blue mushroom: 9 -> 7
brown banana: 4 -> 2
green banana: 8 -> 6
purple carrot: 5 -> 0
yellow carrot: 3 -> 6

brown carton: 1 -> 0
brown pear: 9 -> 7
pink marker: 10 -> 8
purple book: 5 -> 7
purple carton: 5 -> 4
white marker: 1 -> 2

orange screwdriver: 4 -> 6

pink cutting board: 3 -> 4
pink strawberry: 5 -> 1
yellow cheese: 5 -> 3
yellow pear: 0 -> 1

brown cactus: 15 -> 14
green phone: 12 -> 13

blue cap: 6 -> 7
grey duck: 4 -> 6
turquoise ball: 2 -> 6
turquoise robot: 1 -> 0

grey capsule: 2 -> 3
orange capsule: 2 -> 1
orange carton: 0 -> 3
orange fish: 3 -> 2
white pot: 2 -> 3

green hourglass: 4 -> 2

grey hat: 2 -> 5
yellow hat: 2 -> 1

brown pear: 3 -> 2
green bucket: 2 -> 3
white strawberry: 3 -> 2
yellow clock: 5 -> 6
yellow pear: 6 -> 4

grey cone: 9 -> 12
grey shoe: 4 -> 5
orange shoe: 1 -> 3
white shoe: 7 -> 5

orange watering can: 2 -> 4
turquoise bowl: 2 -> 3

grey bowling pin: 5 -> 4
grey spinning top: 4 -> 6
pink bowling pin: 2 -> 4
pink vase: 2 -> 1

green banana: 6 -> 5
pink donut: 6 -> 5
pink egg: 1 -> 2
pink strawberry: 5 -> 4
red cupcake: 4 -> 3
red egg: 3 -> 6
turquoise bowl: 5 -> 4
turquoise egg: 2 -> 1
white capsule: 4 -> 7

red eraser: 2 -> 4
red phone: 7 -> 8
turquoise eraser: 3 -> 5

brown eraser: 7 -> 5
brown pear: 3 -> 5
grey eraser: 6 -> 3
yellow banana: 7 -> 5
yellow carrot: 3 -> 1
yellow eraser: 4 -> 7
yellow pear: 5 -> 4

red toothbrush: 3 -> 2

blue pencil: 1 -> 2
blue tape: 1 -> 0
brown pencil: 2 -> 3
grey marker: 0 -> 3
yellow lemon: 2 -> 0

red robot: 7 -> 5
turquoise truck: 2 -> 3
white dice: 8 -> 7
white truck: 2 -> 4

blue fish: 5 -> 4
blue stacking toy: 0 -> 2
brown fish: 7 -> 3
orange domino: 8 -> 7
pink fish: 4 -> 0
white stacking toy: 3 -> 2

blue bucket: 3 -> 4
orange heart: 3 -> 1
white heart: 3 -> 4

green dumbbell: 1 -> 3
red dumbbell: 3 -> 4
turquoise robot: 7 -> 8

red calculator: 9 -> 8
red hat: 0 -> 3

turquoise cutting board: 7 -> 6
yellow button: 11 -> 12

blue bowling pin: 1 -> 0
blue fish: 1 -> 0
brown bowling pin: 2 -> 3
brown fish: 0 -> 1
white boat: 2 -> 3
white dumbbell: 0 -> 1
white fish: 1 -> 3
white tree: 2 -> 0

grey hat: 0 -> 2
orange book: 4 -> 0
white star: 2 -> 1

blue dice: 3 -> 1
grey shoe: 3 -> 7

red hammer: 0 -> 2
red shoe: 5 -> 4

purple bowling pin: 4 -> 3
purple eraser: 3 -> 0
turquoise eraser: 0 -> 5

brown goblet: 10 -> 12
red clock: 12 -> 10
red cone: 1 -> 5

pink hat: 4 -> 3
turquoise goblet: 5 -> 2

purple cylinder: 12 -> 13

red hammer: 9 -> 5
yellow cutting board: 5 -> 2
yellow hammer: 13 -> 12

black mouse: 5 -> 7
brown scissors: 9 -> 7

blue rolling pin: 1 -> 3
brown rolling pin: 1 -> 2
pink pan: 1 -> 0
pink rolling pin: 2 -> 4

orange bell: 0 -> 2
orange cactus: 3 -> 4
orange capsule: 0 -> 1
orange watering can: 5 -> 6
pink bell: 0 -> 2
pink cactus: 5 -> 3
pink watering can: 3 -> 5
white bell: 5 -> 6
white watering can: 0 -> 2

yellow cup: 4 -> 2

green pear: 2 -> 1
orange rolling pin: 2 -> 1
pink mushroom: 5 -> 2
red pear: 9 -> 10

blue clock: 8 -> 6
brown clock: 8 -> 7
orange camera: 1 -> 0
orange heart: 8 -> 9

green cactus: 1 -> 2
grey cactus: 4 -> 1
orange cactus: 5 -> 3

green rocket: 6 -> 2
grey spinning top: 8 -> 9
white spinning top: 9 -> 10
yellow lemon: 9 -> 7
....
- Exercise requirements -
Repeat each of the entries exactly as written.

- Task answer -
blue mushroom: 9 -> 7
brown banana: 4 -> 2
green banana: 8 -> 6
purple carrot: 5 -> 0
yellow carrot: 3 -> 6

brown carton: 1 -> 0
brown pear: 9 -> 7
pink marker: 10 -> 8
purple book: 5 -> 7
purple carton: 5 -> 4
white marker: 1 -> 2

orange screwdriver: 4 -> 6

pink cutting board: 3 -> 4
pink strawberry: 5 -> 1
yellow cheese: 5 -> 3
yellow pear: 0 -> 1

brown cactus: 15 -> 14
green phone: 12 -> 13

blue cap: 6 -> 7
grey duck: 4 -> 6
turquoise ball: 2 -> 6
turquoise robot: 1 -> 0

grey capsule: 2 -> 3
orange capsule: 2 -> 1
orange carton: 0 -> 3
orange fish: 3 -> 2
white pot: 2 -> 3

green hourglass: 4 -> 2

grey hat: 2 -> 5
yellow hat: 2 -> 1

brown pear: 3 -> 2
green bucket: 2 -> 3
white strawberry: 3 -> 2
yellow clock: 5 -> 6
yellow pear: 6 -> 4

grey cone: 9 -> 12
grey shoe: 4 -> 5
orange shoe: 1 -> 3
white shoe: 7 -> 5

orange watering can: 2 -> 4
turquoise bowl: 2 -> 3

grey bowling pin: 5 -> 4
grey spinning top: 4 -> 6
pink bowling pin: 2 -> 4
pink vase: 2 -> 1

green banana: 6 -> 5
pink donut: 6 -> 5
pink egg: 1 -> 2
pink strawberry: 5 -> 4
red cupcake: 4 -> 3
red egg: 3 -> 6
turquoise bowl: 5 -> 4
turquoise egg: 2 -> 1
white capsule: 4 -> 7

red eraser: 2 -> 4
red phone: 7 -> 8
turquoise eraser: 3 -> 5

brown eraser: 7 -> 5
brown pear: 3 -> 5
grey eraser: 6 -> 3
yellow banana: 7 -> 5
yellow carrot: 3 -> 1
yellow eraser: 4 -> 7
yellow pear: 5 -> 4

red toothbrush: 3 -> 2

blue pencil: 1 -> 2
blue tape: 1 -> 0
brown pencil: 2 -> 3
grey marker: 0 -> 3
yellow lemon: 2 -> 0

red robot: 7 -> 5
turquoise truck: 2 -> 3
white dice: 8 -> 7
white truck: 2 -> 4

blue fish: 5 -> 4
blue stacking toy: 0 -> 2
brown fish: 7 -> 3
orange domino: 8 -> 7
pink fish: 4 -> 0
white stacking toy: 3 -> 2

blue bucket: 3 -> 4
orange heart: 3 -> 1
white heart: 3 -> 4

green dumbbell: 1 -> 3
red dumbbell: 3 -> 4
turquoise robot: 7 -> 8

red calculator: 9 -> 8
red hat: 0 -> 3

turquoise cutting board: 7 -> 6
yellow button: 11 -> 12

blue bowling pin: 1 -> 0
blue fish: 1 -> 0
brown bowling pin: 2 -> 3
brown fish: 0 -> 1
white boat: 2 -> 3
white dumbbell: 0 -> 1
white fish: 1 -> 3
white tree: 2 -> 0

grey hat: 0 -> 2
orange book: 4 -> 0
white star: 2 -> 1

blue dice: 3 -> 1
grey shoe: 3 -> 7

red hammer: 0 -> 2
red shoe: 5 -> 4

purple bowling pin: 4 -> 3
purple eraser: 3 -> 0
turquoise eraser: 0 -> 5

brown goblet: 10 -> 12
red clock: 12 -> 10
red cone: 1 -> 5

pink hat: 4 -> 3
turquoise goblet: 5 -> 2

purple cylinder: 12 -> 13

red hammer: 9 -> 5
yellow cutting board: 5 -> 2
yellow hammer: 13 -> 12

black mouse: 5 -> 7
brown scissors: 9 -> 7

blue rolling pin: 1 -> 3
brown rolling pin: 1 -> 2
pink pan: 1 -> 0
pink rolling pin: 2 -> 4

orange bell: 0 -> 2
orange cactus: 3 -> 4
orange capsule: 0 -> 1
orange watering can: 5 -> 6
pink bell: 0 -> 2
pink cactus: 5 -> 3
pink watering can: 3 -> 5
white bell: 5 -> 6
white watering can: 0 -> 2

yellow cup: 4 -> 2

green pear: 2 -> 1
orange rolling pin: 2 -> 1
pink mushroom: 5 -> 2
red pear: 9 -> 10

blue clock: 8 -> 6
brown clock: 8 -> 7
orange camera: 1 -> 0
orange heart: 8 -> 9

green cactus: 1 -> 2
grey cactus: 4 -> 1
orange cactus: 5 -> 3

green rocket: 6 -> 2
grey spinning top: 8 -> 9
white spinning top: 9 -> 10
yellow lemon: 9 -> 7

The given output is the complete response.